─── Dataset content

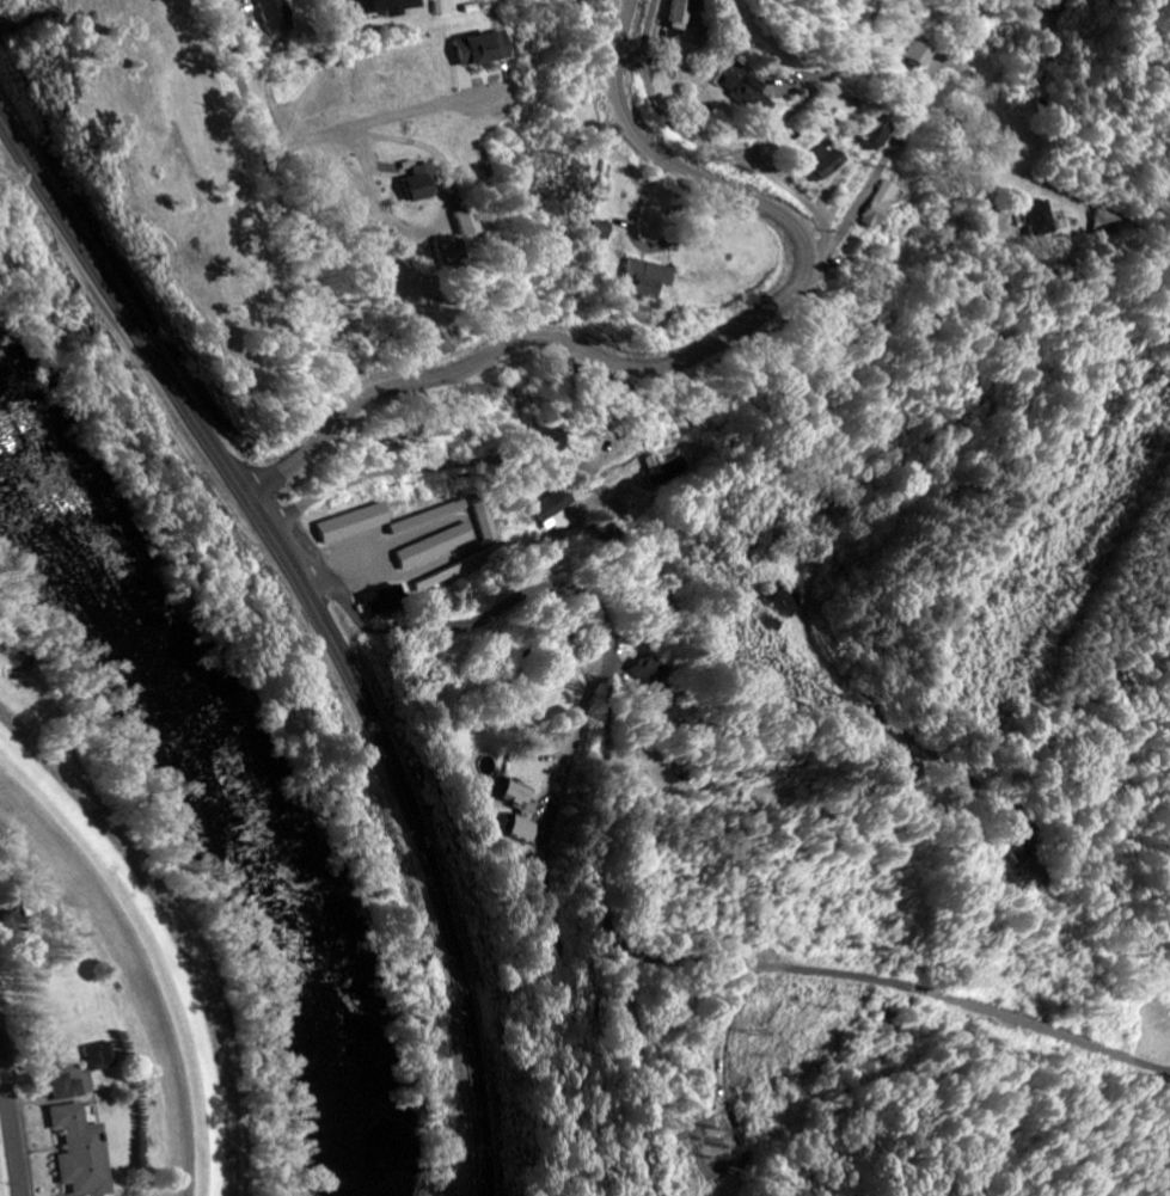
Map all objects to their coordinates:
road: (628, 5)
building: (387, 7)
building: (678, 15)
building: (277, 16)
building: (483, 50)
building: (917, 53)
building: (744, 89)
road: (648, 90)
road: (974, 130)
building: (869, 134)
building: (818, 162)
road: (875, 170)
road: (774, 179)
building: (418, 185)
building: (877, 203)
road: (288, 211)
building: (1036, 218)
building: (464, 223)
building: (600, 231)
building: (848, 246)
building: (447, 252)
building: (643, 279)
road: (747, 321)
building: (546, 440)
road: (293, 462)
road: (427, 469)
building: (669, 472)
building: (555, 512)
building: (426, 517)
road: (274, 520)
building: (484, 520)
building: (353, 524)
building: (435, 547)
building: (384, 600)
building: (784, 603)
road: (323, 626)
road: (361, 637)
building: (646, 672)
road: (760, 717)
building: (482, 765)
building: (908, 769)
building: (514, 796)
river: (248, 798)
road: (50, 810)
building: (519, 831)
building: (1024, 849)
road: (593, 876)
building: (101, 1056)
road: (652, 1075)
building: (68, 1087)
road: (12, 1125)
building: (83, 1151)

──────

Task requirements:
Once the pictures are set aside, output the whole listing exactly.

Solved exercise:
Map all objects to their coordinates:
road: (628, 5)
building: (387, 7)
building: (678, 15)
building: (277, 16)
building: (483, 50)
building: (917, 53)
building: (744, 89)
road: (648, 90)
road: (974, 130)
building: (869, 134)
building: (818, 162)
road: (875, 170)
road: (774, 179)
building: (418, 185)
building: (877, 203)
road: (288, 211)
building: (1036, 218)
building: (464, 223)
building: (600, 231)
building: (848, 246)
building: (447, 252)
building: (643, 279)
road: (747, 321)
building: (546, 440)
road: (293, 462)
road: (427, 469)
building: (669, 472)
building: (555, 512)
building: (426, 517)
road: (274, 520)
building: (484, 520)
building: (353, 524)
building: (435, 547)
building: (384, 600)
building: (784, 603)
road: (323, 626)
road: (361, 637)
building: (646, 672)
road: (760, 717)
building: (482, 765)
building: (908, 769)
building: (514, 796)
river: (248, 798)
road: (50, 810)
building: (519, 831)
building: (1024, 849)
road: (593, 876)
building: (101, 1056)
road: (652, 1075)
building: (68, 1087)
road: (12, 1125)
building: (83, 1151)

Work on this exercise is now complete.